- _WORK TASK_:
The whole listing, except its pictures, is to be repeated exactly.

- _PROVIDED DATA_:
- Opening Delimiter -
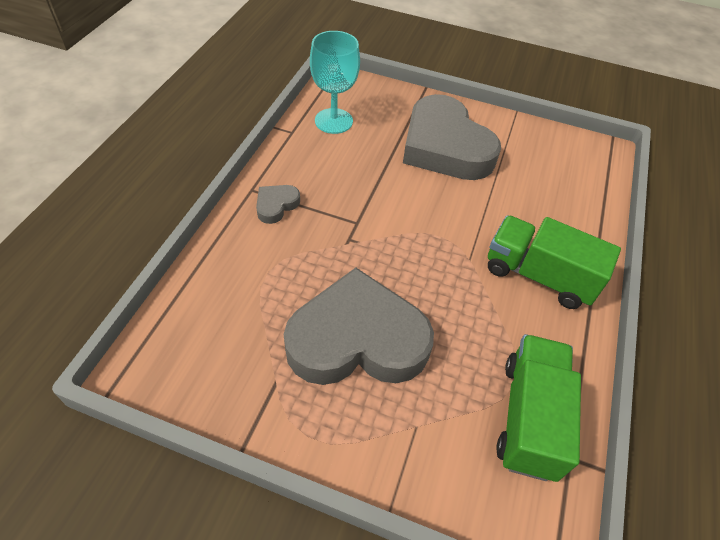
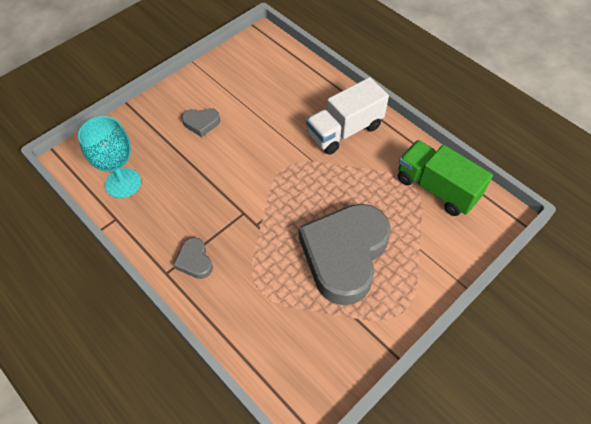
camera: 60 degrees left, 5 degrees up
grey heart [403,94,501,180] -> grey heart [182,108,220,137], size x0.41
green truck [488,215,621,309] -> white truck [306,77,389,155]

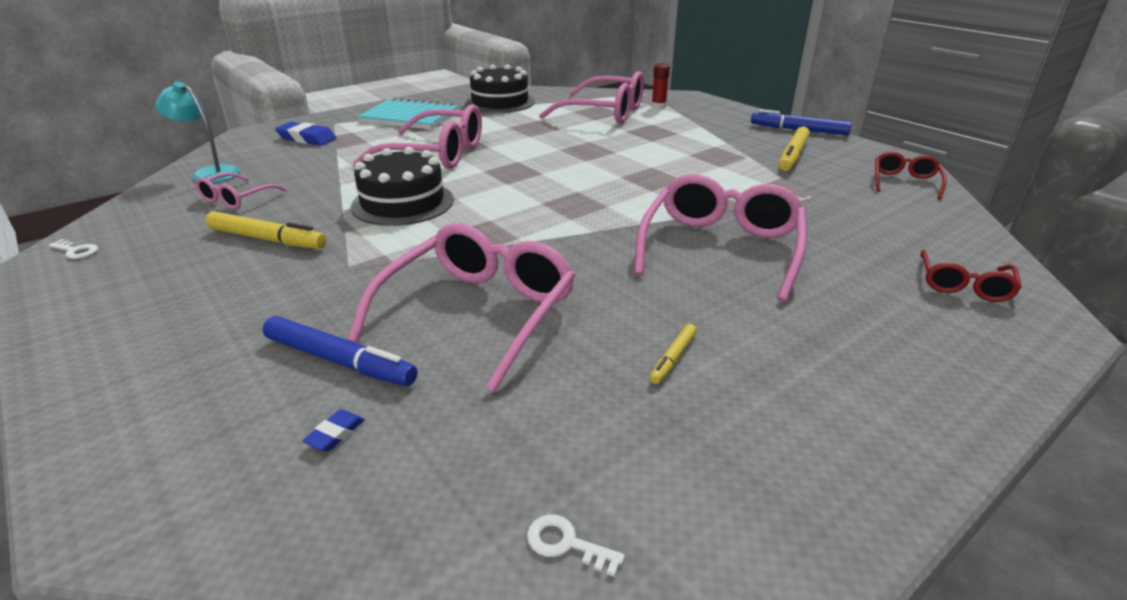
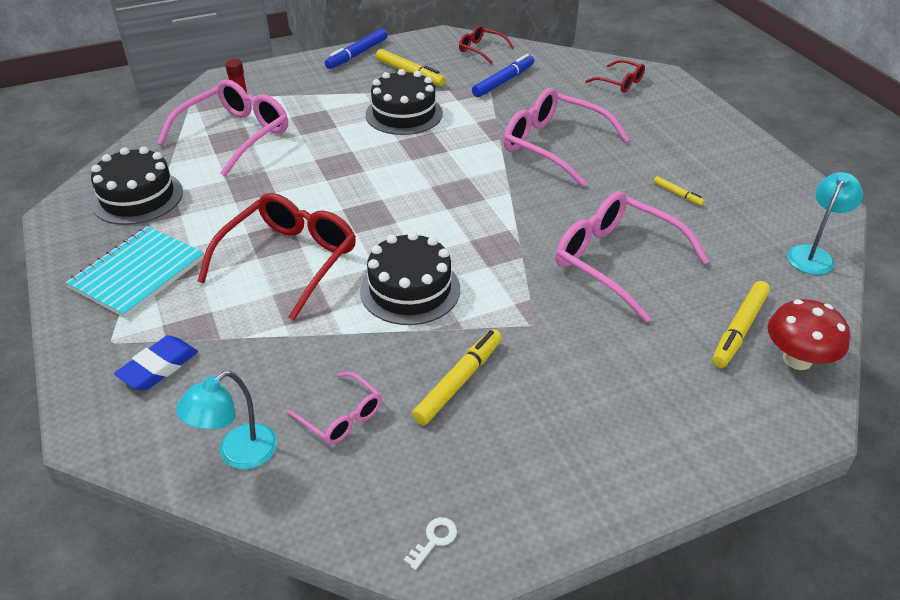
camera: 75 degrees left, 10 degrees up
blue marker [263,316,417,386] -> blue marker moved to [472,54,534,97]
blue eraser [302,409,365,452] -> yellow marker [712,281,770,368]
pink glasses [353,104,482,169] -> red glasses [198,193,356,321]
white key [527,514,625,577] -> turquoise lamp [787,172,863,275]
none -> black cake [365,69,443,135]
none -> red mushroom [768,299,850,370]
- Closing Delimiter -
- _YOUR RESPONSE_:
camera: 60 degrees left, 5 degrees up
grey heart [403,94,501,180] -> grey heart [182,108,220,137], size x0.41
green truck [488,215,621,309] -> white truck [306,77,389,155]

camera: 75 degrees left, 10 degrees up
blue marker [263,316,417,386] -> blue marker moved to [472,54,534,97]
blue eraser [302,409,365,452] -> yellow marker [712,281,770,368]
pink glasses [353,104,482,169] -> red glasses [198,193,356,321]
white key [527,514,625,577] -> turquoise lamp [787,172,863,275]
none -> black cake [365,69,443,135]
none -> red mushroom [768,299,850,370]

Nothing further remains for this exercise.